## SET TASK
Render every line of the listing below as a JSON list of strings, one string per line, omitting blank lines. Leave the pictures out of your answer.

[Dataset excerpt]

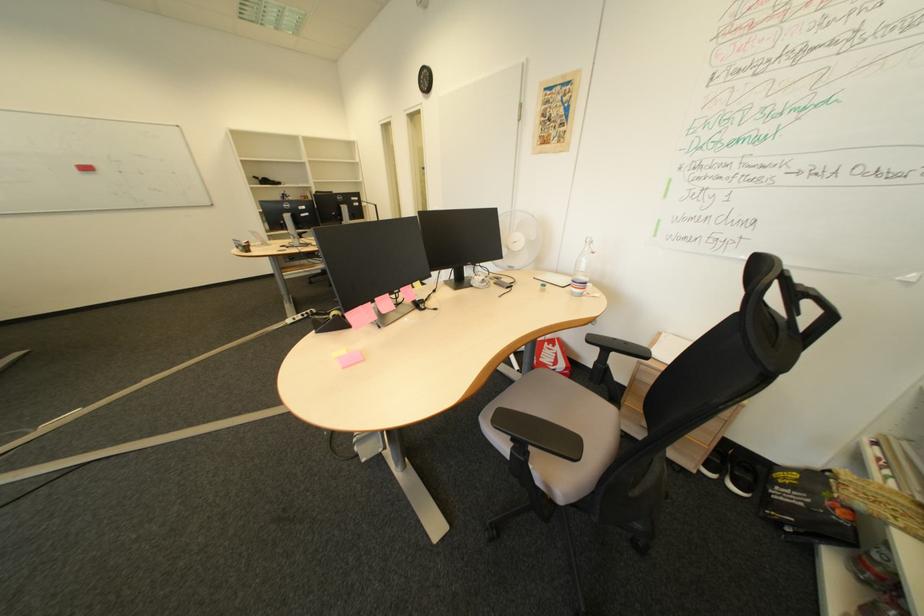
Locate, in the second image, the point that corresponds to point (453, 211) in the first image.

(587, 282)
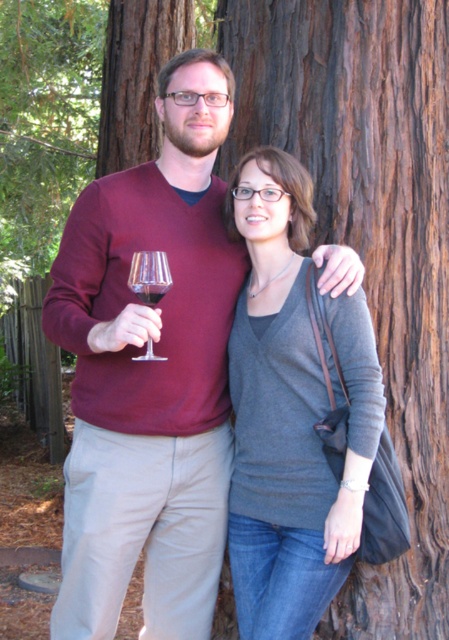
Is point (110, 200) closer to camera compared to point (162, 285)?

That is False.

Between maroon sweater at center and transparent glass at left, which one has less height?

transparent glass at left is shorter.

The height and width of the screenshot is (640, 449). Describe the element at coordinates (149, 372) in the screenshot. I see `maroon sweater at center` at that location.

Find the location of a particular element. Image resolution: width=449 pixels, height=640 pixels. maroon sweater at center is located at coordinates (149, 372).

Between matte gray sweater at center and transparent glass at left, which one has less height?

With less height is transparent glass at left.

Is point (338, 396) farther from camera compared to point (158, 358)?

That is True.

What do you see at coordinates (290, 412) in the screenshot? Image resolution: width=449 pixels, height=640 pixels. I see `matte gray sweater at center` at bounding box center [290, 412].

Where is `matte gray sweater at center`? Image resolution: width=449 pixels, height=640 pixels. matte gray sweater at center is located at coordinates click(x=290, y=412).

Who is taller, transparent glass at left or translucent glass at center?

With more height is transparent glass at left.

Does transparent glass at left have a smaller size compared to translucent glass at center?

No, transparent glass at left is not smaller than translucent glass at center.

The height and width of the screenshot is (640, 449). What do you see at coordinates (149, 276) in the screenshot? I see `transparent glass at left` at bounding box center [149, 276].

Where is `transparent glass at left`? Image resolution: width=449 pixels, height=640 pixels. transparent glass at left is located at coordinates (149, 276).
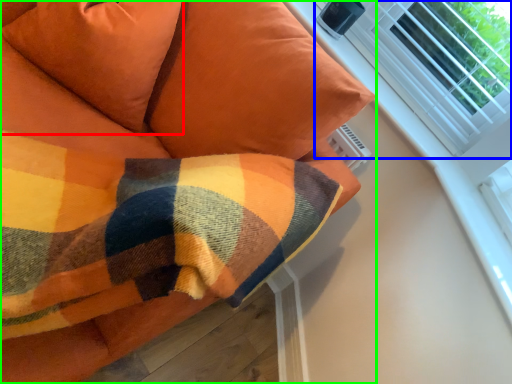
Question: Estimate the real-world distances between objects in this image. Which object is closer to pillow (highlighted by a red box), bay window (highlighted by a blue box) or furniture (highlighted by a green box)?

Choices:
 (A) bay window
 (B) furniture

Answer: (B)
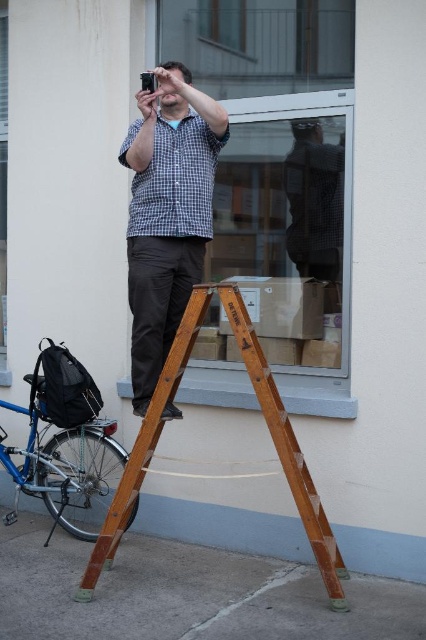
Between point (121, 481) and point (336, 216), which one is positioned in front?

Point (121, 481) is in front.

Between wooden at center and checkered fabric shirt at upper center, which one is positioned higher?

checkered fabric shirt at upper center is higher up.

Is point (261, 378) behind point (339, 243)?

No.

Where is `wooden at center`? This screenshot has width=426, height=640. wooden at center is located at coordinates (267, 428).

Is blue metallic bicycle at lower left wider than checkered fabric shirt at upper center?

Yes.

Does point (118, 458) lie in front of point (310, 148)?

Yes, it is.

Which is behind, point (89, 448) or point (298, 216)?

The point (89, 448) is behind.

This screenshot has width=426, height=640. I want to click on blue metallic bicycle at lower left, so click(66, 467).

Is checkered fabric shirt at center thinner than wooden at center?

Yes, checkered fabric shirt at center is thinner than wooden at center.

Can you confirm if checkered fabric shirt at center is shorter than wooden at center?

In fact, checkered fabric shirt at center may be taller than wooden at center.

Does point (150, 344) lie behind point (253, 381)?

Yes.

Find the location of `checkered fabric shirt at center`. checkered fabric shirt at center is located at coordinates (166, 212).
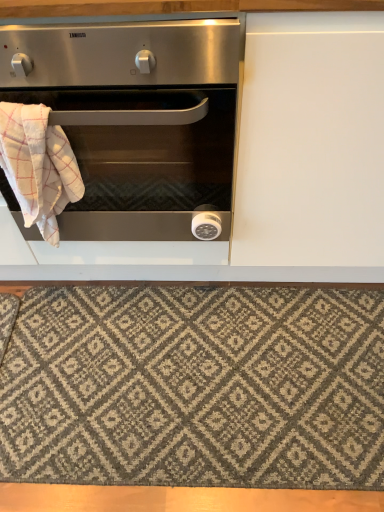
Question: Is textured gray rug at lower center thinner than white checkered towel at left?

Choices:
 (A) yes
 (B) no

Answer: (B)

Question: Is textured gray rug at lower center closer to camera compared to white checkered towel at left?

Choices:
 (A) no
 (B) yes

Answer: (A)

Question: Can we say textured gray rug at lower center lies outside white checkered towel at left?

Choices:
 (A) yes
 (B) no

Answer: (A)

Question: Can you confirm if textured gray rug at lower center is positioned to the right of white checkered towel at left?

Choices:
 (A) no
 (B) yes

Answer: (B)

Question: From a real-world perspective, is textured gray rug at lower center positioned over white checkered towel at left based on gravity?

Choices:
 (A) yes
 (B) no

Answer: (B)

Question: Considering the positions of white checkered towel at left and stainless steel oven at left in the image, is white checkered towel at left bigger or smaller than stainless steel oven at left?

Choices:
 (A) small
 (B) big

Answer: (A)

Question: From a real-world perspective, is white checkered towel at left above or below stainless steel oven at left?

Choices:
 (A) below
 (B) above

Answer: (A)

Question: Based on their positions, is white checkered towel at left located to the left or right of stainless steel oven at left?

Choices:
 (A) left
 (B) right

Answer: (A)

Question: Would you say white checkered towel at left is inside or outside stainless steel oven at left?

Choices:
 (A) inside
 (B) outside

Answer: (A)

Question: Is textured gray rug at lower center spatially inside stainless steel oven at left, or outside of it?

Choices:
 (A) inside
 (B) outside

Answer: (B)

Question: From the image's perspective, is textured gray rug at lower center above or below stainless steel oven at left?

Choices:
 (A) above
 (B) below

Answer: (B)

Question: From a real-world perspective, is textured gray rug at lower center physically located above or below stainless steel oven at left?

Choices:
 (A) above
 (B) below

Answer: (B)

Question: In the image, is textured gray rug at lower center positioned in front of or behind stainless steel oven at left?

Choices:
 (A) behind
 (B) front

Answer: (A)

Question: From their relative heights in the image, would you say stainless steel oven at left is taller or shorter than white checkered towel at left?

Choices:
 (A) short
 (B) tall

Answer: (B)

Question: From a real-world perspective, is stainless steel oven at left above or below white checkered towel at left?

Choices:
 (A) below
 (B) above

Answer: (B)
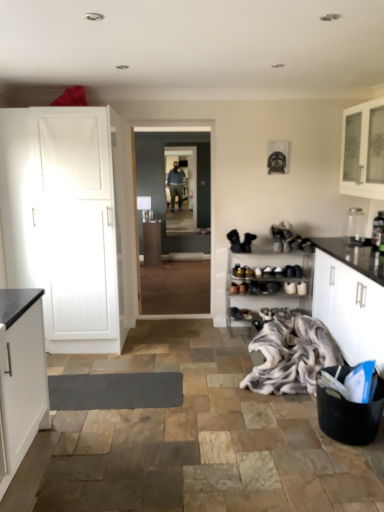
Question: Considering the positions of point (155, 249) and point (344, 430), is point (155, 249) closer or farther from the camera than point (344, 430)?

Choices:
 (A) closer
 (B) farther

Answer: (B)

Question: Considering the relative positions of matte wood cabinet at center, the 2th cabinetry ordered from the bottom, and black woven basket at lower right in the image provided, is matte wood cabinet at center, the 2th cabinetry ordered from the bottom, to the left or to the right of black woven basket at lower right?

Choices:
 (A) right
 (B) left

Answer: (B)

Question: Which object is positioned farthest from the black woven basket at lower right?

Choices:
 (A) wooden shoe rack at center
 (B) black suede shoes at center, marked as the second footwear in a bottom-to-top arrangement
 (C) metallic silver toaster at right, the second appliance in the back-to-front sequence
 (D) clear glass jar at upper right, which is the 2th appliance from front to back
 (E) matte wood cabinet at center, which ranks as the 3th cabinetry in front-to-back order

Answer: (E)

Question: Considering the real-world distances, which object is closest to the wooden shoe rack at center?

Choices:
 (A) matte wood cabinet at center, marked as the 1th cabinetry in a back-to-front arrangement
 (B) transparent glass door at center
 (C) clear glass jar at upper right, the 1th appliance from the back
 (D) white glass cabinet at upper right, which appears as the 3th cabinetry when viewed from the left
 (E) black woven basket at lower right

Answer: (C)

## EXERCISE ANSWER
[
  "Locate, in the second image, the point that corresponds to point (453, 211) in the first image.",
  "(587, 282)",
  "Is point (110, 200) closer to camera compared to point (162, 285)?",
  "That is False.",
  "Between maroon sweater at center and transparent glass at left, which one has less height?",
  "transparent glass at left is shorter.",
  "The height and width of the screenshot is (640, 449). Describe the element at coordinates (149, 372) in the screenshot. I see `maroon sweater at center` at that location.",
  "Find the location of a particular element. Image resolution: width=449 pixels, height=640 pixels. maroon sweater at center is located at coordinates (149, 372).",
  "Between matte gray sweater at center and transparent glass at left, which one has less height?",
  "With less height is transparent glass at left.",
  "Is point (338, 396) farther from camera compared to point (158, 358)?",
  "That is True.",
  "What do you see at coordinates (290, 412) in the screenshot? Image resolution: width=449 pixels, height=640 pixels. I see `matte gray sweater at center` at bounding box center [290, 412].",
  "Where is `matte gray sweater at center`? Image resolution: width=449 pixels, height=640 pixels. matte gray sweater at center is located at coordinates click(x=290, y=412).",
  "Who is taller, transparent glass at left or translucent glass at center?",
  "With more height is transparent glass at left.",
  "Does transparent glass at left have a smaller size compared to translucent glass at center?",
  "No, transparent glass at left is not smaller than translucent glass at center.",
  "The height and width of the screenshot is (640, 449). What do you see at coordinates (149, 276) in the screenshot? I see `transparent glass at left` at bounding box center [149, 276].",
  "Where is `transparent glass at left`? Image resolution: width=449 pixels, height=640 pixels. transparent glass at left is located at coordinates (149, 276).",
  "Question: Estimate the real-world distances between objects in this image. Which object is closer to pillow (highlighted by a red box), bay window (highlighted by a blue box) or furniture (highlighted by a green box)?",
  "Choices:",
  " (A) bay window",
  " (B) furniture",
  "Answer: (B)",
  "Between point (121, 481) and point (336, 216), which one is positioned in front?",
  "Point (121, 481) is in front.",
  "Between wooden at center and checkered fabric shirt at upper center, which one is positioned higher?",
  "checkered fabric shirt at upper center is higher up.",
  "Is point (261, 378) behind point (339, 243)?",
  "No.",
  "Where is `wooden at center`? This screenshot has width=426, height=640. wooden at center is located at coordinates (267, 428).",
  "Is blue metallic bicycle at lower left wider than checkered fabric shirt at upper center?",
  "Yes.",
  "Does point (118, 458) lie in front of point (310, 148)?",
  "Yes, it is.",
  "Which is behind, point (89, 448) or point (298, 216)?",
  "The point (89, 448) is behind.",
  "This screenshot has width=426, height=640. I want to click on blue metallic bicycle at lower left, so click(66, 467).",
  "Is checkered fabric shirt at center thinner than wooden at center?",
  "Yes, checkered fabric shirt at center is thinner than wooden at center.",
  "Can you confirm if checkered fabric shirt at center is shorter than wooden at center?",
  "In fact, checkered fabric shirt at center may be taller than wooden at center.",
  "Does point (150, 344) lie behind point (253, 381)?",
  "Yes.",
  "Find the location of `checkered fabric shirt at center`. checkered fabric shirt at center is located at coordinates (166, 212).",
  "Question: Is textured gray rug at lower center thinner than white checkered towel at left?",
  "Choices:",
  " (A) yes",
  " (B) no",
  "Answer: (B)",
  "Question: Is textured gray rug at lower center closer to camera compared to white checkered towel at left?",
  "Choices:",
  " (A) no",
  " (B) yes",
  "Answer: (A)",
  "Question: Can we say textured gray rug at lower center lies outside white checkered towel at left?",
  "Choices:",
  " (A) yes",
  " (B) no",
  "Answer: (A)",
  "Question: Can you confirm if textured gray rug at lower center is positioned to the right of white checkered towel at left?",
  "Choices:",
  " (A) no",
  " (B) yes",
  "Answer: (B)",
  "Question: From a real-world perspective, is textured gray rug at lower center positioned over white checkered towel at left based on gravity?",
  "Choices:",
  " (A) yes",
  " (B) no",
  "Answer: (B)",
  "Question: Considering the positions of white checkered towel at left and stainless steel oven at left in the image, is white checkered towel at left bigger or smaller than stainless steel oven at left?",
  "Choices:",
  " (A) small",
  " (B) big",
  "Answer: (A)",
  "Question: From a real-world perspective, is white checkered towel at left above or below stainless steel oven at left?",
  "Choices:",
  " (A) below",
  " (B) above",
  "Answer: (A)",
  "Question: Based on their positions, is white checkered towel at left located to the left or right of stainless steel oven at left?",
  "Choices:",
  " (A) left",
  " (B) right",
  "Answer: (A)",
  "Question: Would you say white checkered towel at left is inside or outside stainless steel oven at left?",
  "Choices:",
  " (A) inside",
  " (B) outside",
  "Answer: (A)",
  "Question: Is textured gray rug at lower center spatially inside stainless steel oven at left, or outside of it?",
  "Choices:",
  " (A) inside",
  " (B) outside",
  "Answer: (B)",
  "Question: From the image's perspective, is textured gray rug at lower center above or below stainless steel oven at left?",
  "Choices:",
  " (A) above",
  " (B) below",
  "Answer: (B)",
  "Question: From a real-world perspective, is textured gray rug at lower center physically located above or below stainless steel oven at left?",
  "Choices:",
  " (A) above",
  " (B) below",
  "Answer: (B)",
  "Question: In the image, is textured gray rug at lower center positioned in front of or behind stainless steel oven at left?",
  "Choices:",
  " (A) behind",
  " (B) front",
  "Answer: (A)",
  "Question: From their relative heights in the image, would you say stainless steel oven at left is taller or shorter than white checkered towel at left?",
  "Choices:",
  " (A) short",
  " (B) tall",
  "Answer: (B)",
  "Question: From a real-world perspective, is stainless steel oven at left above or below white checkered towel at left?",
  "Choices:",
  " (A) below",
  " (B) above",
  "Answer: (B)",
  "Question: Considering the positions of point (155, 249) and point (344, 430), is point (155, 249) closer or farther from the camera than point (344, 430)?",
  "Choices:",
  " (A) closer",
  " (B) farther",
  "Answer: (B)",
  "Question: Considering the relative positions of matte wood cabinet at center, the 2th cabinetry ordered from the bottom, and black woven basket at lower right in the image provided, is matte wood cabinet at center, the 2th cabinetry ordered from the bottom, to the left or to the right of black woven basket at lower right?",
  "Choices:",
  " (A) right",
  " (B) left",
  "Answer: (B)",
  "Question: Which object is positioned farthest from the black woven basket at lower right?",
  "Choices:",
  " (A) wooden shoe rack at center",
  " (B) black suede shoes at center, marked as the second footwear in a bottom-to-top arrangement",
  " (C) metallic silver toaster at right, the second appliance in the back-to-front sequence",
  " (D) clear glass jar at upper right, which is the 2th appliance from front to back",
  " (E) matte wood cabinet at center, which ranks as the 3th cabinetry in front-to-back order",
  "Answer: (E)",
  "Question: Considering the real-world distances, which object is closest to the wooden shoe rack at center?",
  "Choices:",
  " (A) matte wood cabinet at center, marked as the 1th cabinetry in a back-to-front arrangement",
  " (B) transparent glass door at center",
  " (C) clear glass jar at upper right, the 1th appliance from the back",
  " (D) white glass cabinet at upper right, which appears as the 3th cabinetry when viewed from the left",
  " (E) black woven basket at lower right",
  "Answer: (C)"
]